## Extracted material

==*==

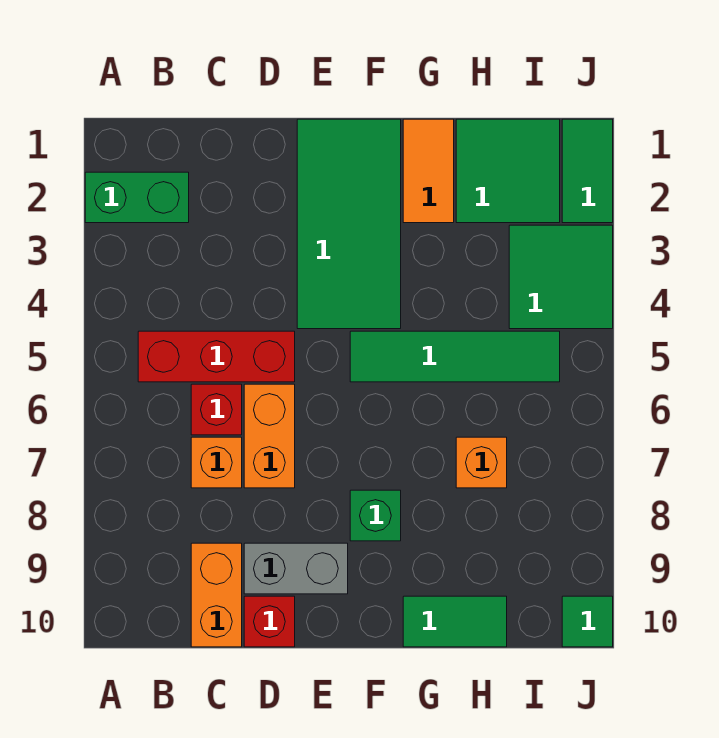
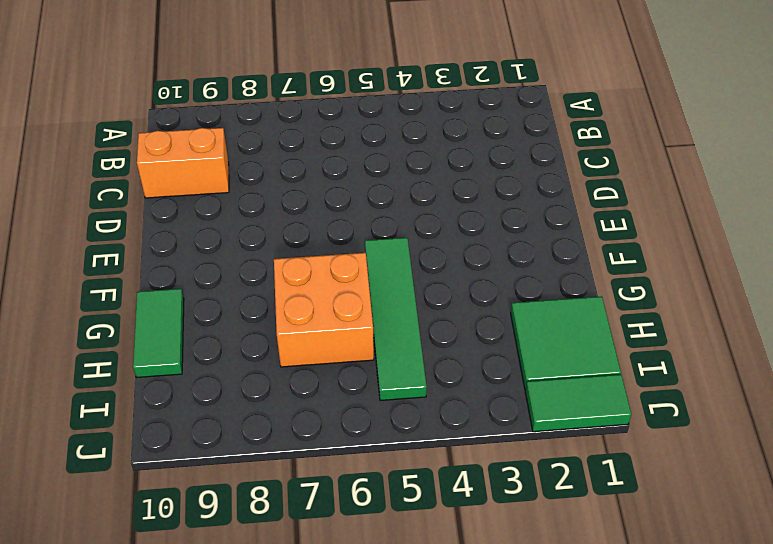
orange brick G6:H7 level 1 -> orange brick H7 level 1
none -> green brick A2:B2 level 1
none -> red brick B5:D5 level 1
none -> red brick C6 level 1

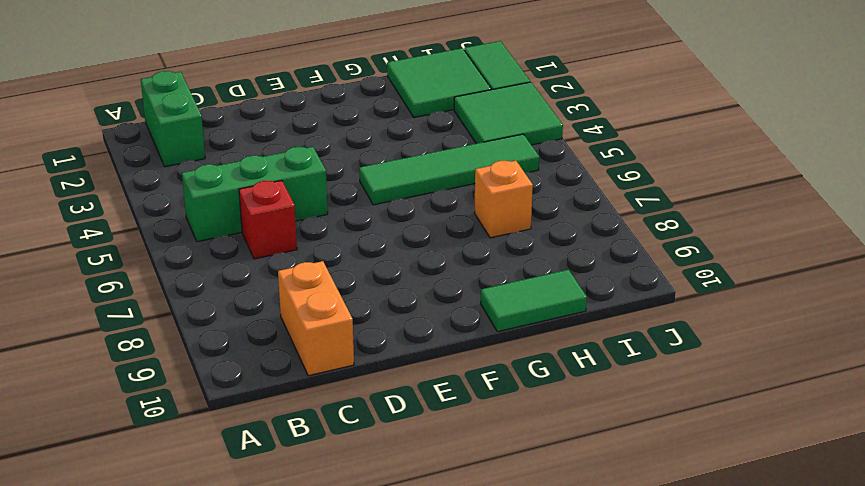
green brick B1:B2 level 1 -> green brick A2:B2 level 1
green brick B5:D5 level 1 -> red brick B5:D5 level 1
none -> orange brick C7 level 1
none -> orange brick D6:D7 level 1
none -> grey brick D9:E9 level 1

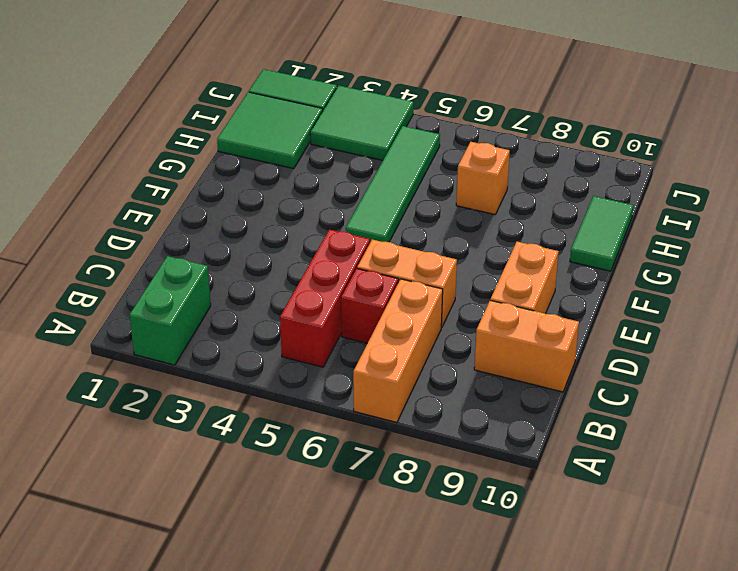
orange brick A7:C7 level 1 -> orange brick C7 level 1
orange brick D9:E9 level 1 -> grey brick D9:E9 level 1
none -> red brick D10 level 1
none -> green tile E1:F4 level 1
none -> green brick F8 level 1

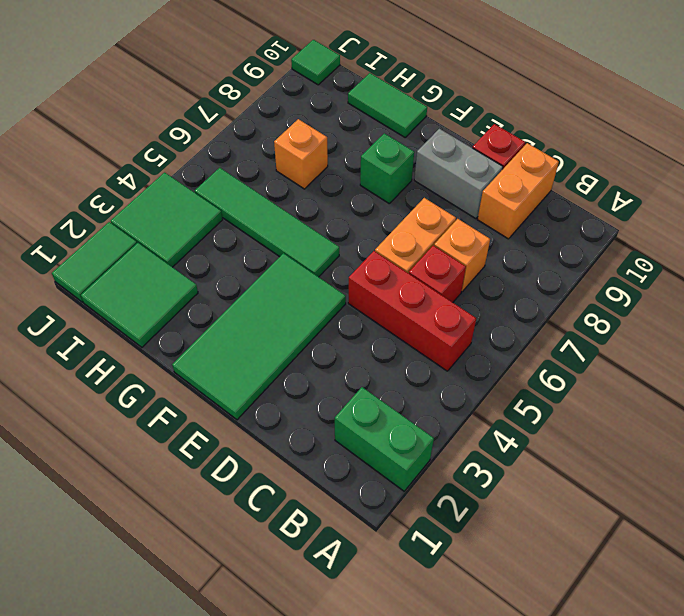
none -> orange tile G1:G2 level 1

==*==

## Your assignment
The lines from the one that contains "none -> red brick D10 level 1" through the end of the data, repeated exactly and with no pictures, make up the whole answer.

## Written solution
none -> red brick D10 level 1
none -> green tile E1:F4 level 1
none -> green brick F8 level 1

none -> orange tile G1:G2 level 1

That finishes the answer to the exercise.